**Data for processing:**
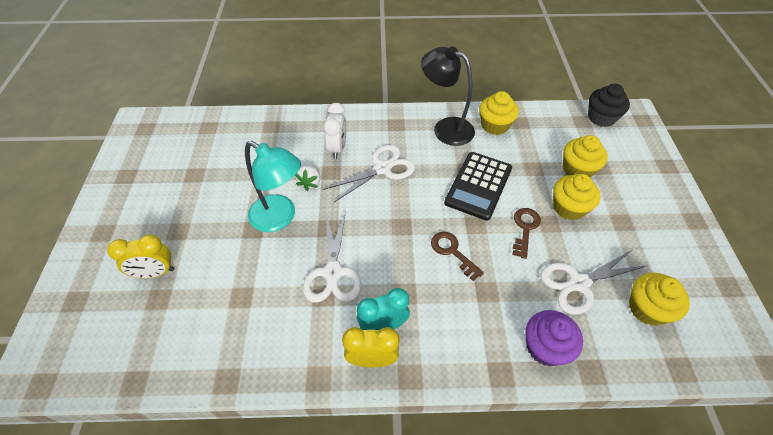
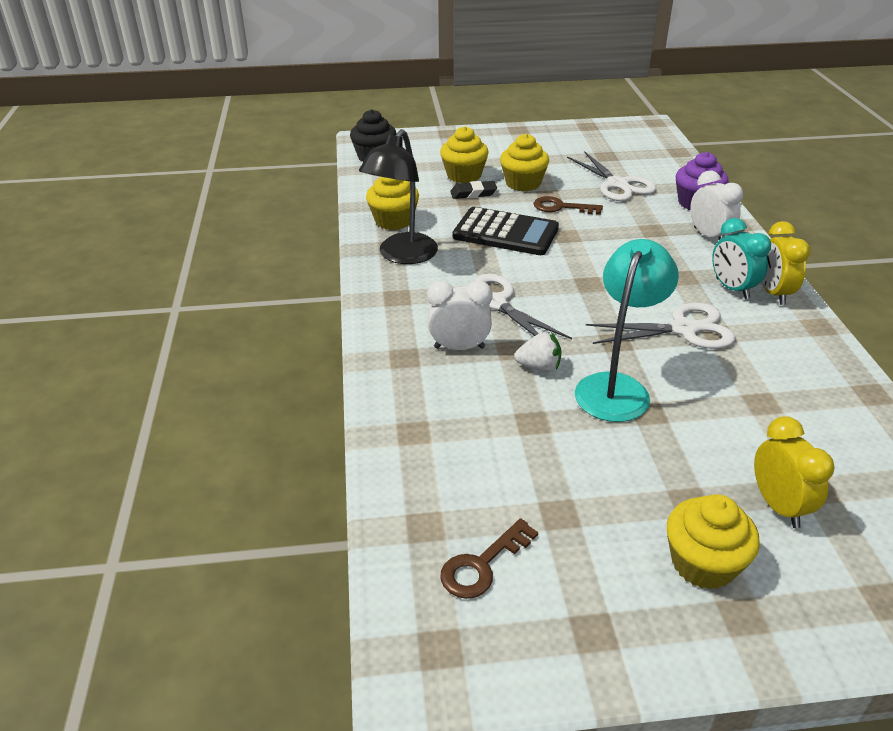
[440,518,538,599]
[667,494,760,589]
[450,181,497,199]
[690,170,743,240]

...

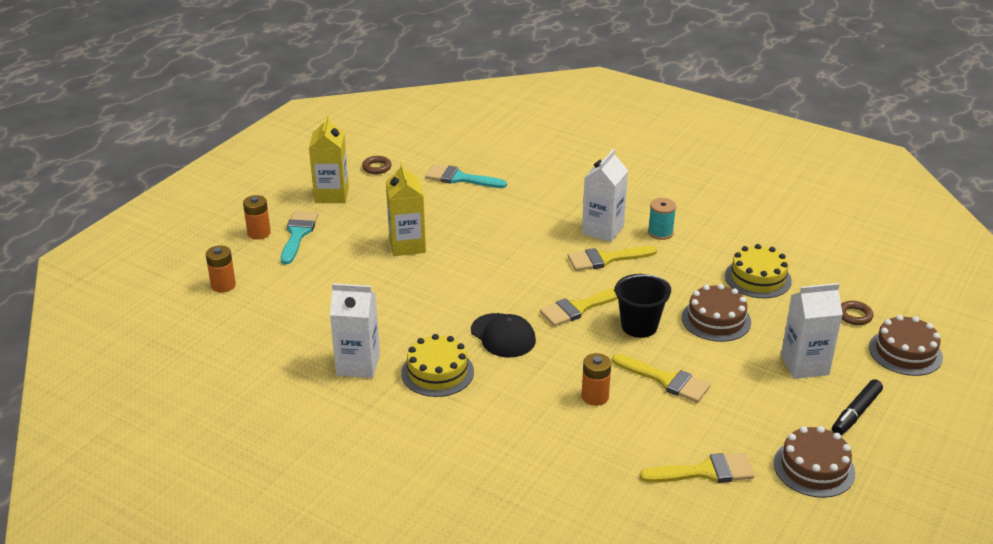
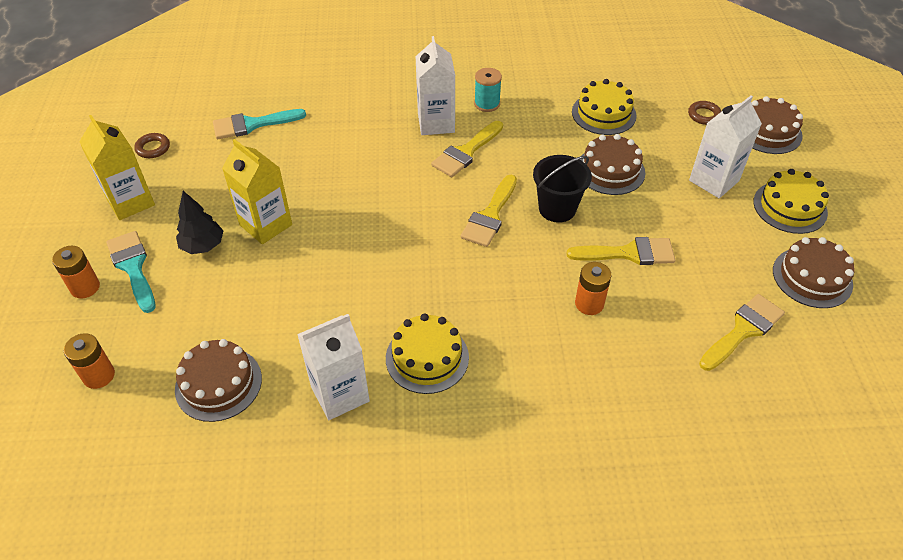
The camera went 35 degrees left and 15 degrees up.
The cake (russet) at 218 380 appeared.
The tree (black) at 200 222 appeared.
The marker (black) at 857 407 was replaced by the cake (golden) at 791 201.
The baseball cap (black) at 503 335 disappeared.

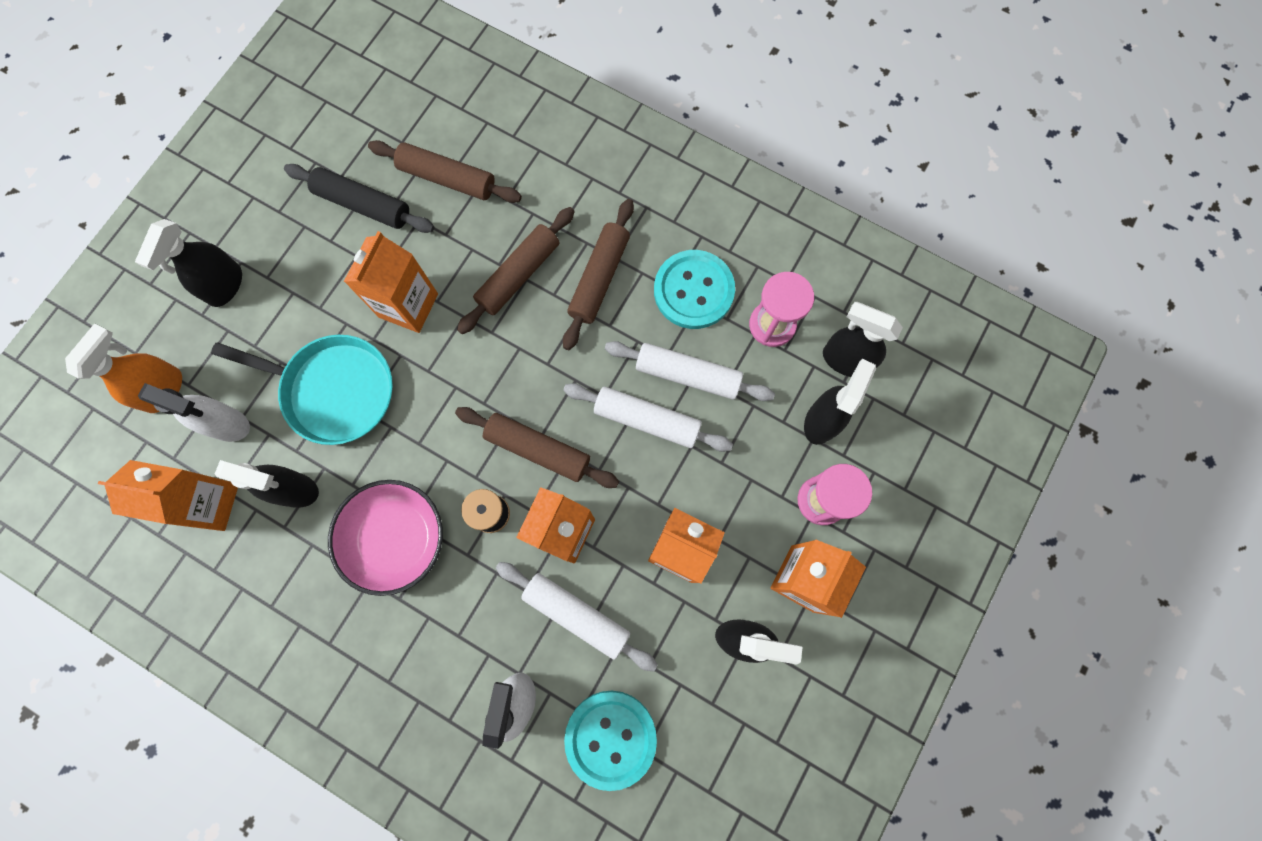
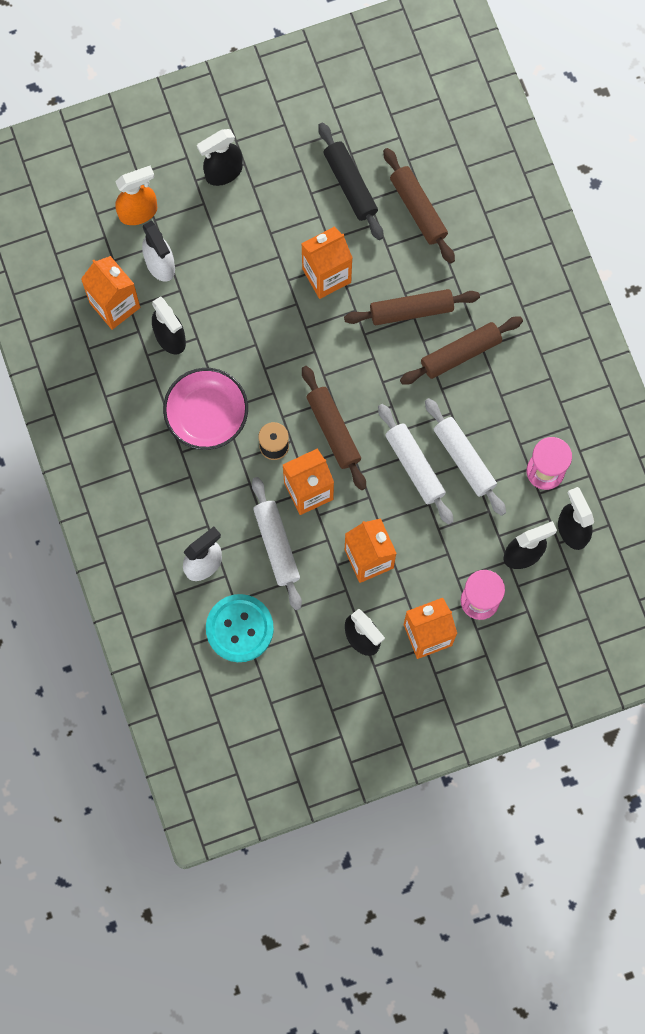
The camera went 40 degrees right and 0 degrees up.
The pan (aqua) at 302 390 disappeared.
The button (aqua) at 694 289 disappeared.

**What this task involves:**
Working from the material above, restate word for word the lines between the line with "The tree (black) at 200 222 appeared." and the line with "The marker (black)", both included, and only those.

**Response to the task:**
The tree (black) at 200 222 appeared.
The marker (black) at 857 407 was replaced by the cake (golden) at 791 201.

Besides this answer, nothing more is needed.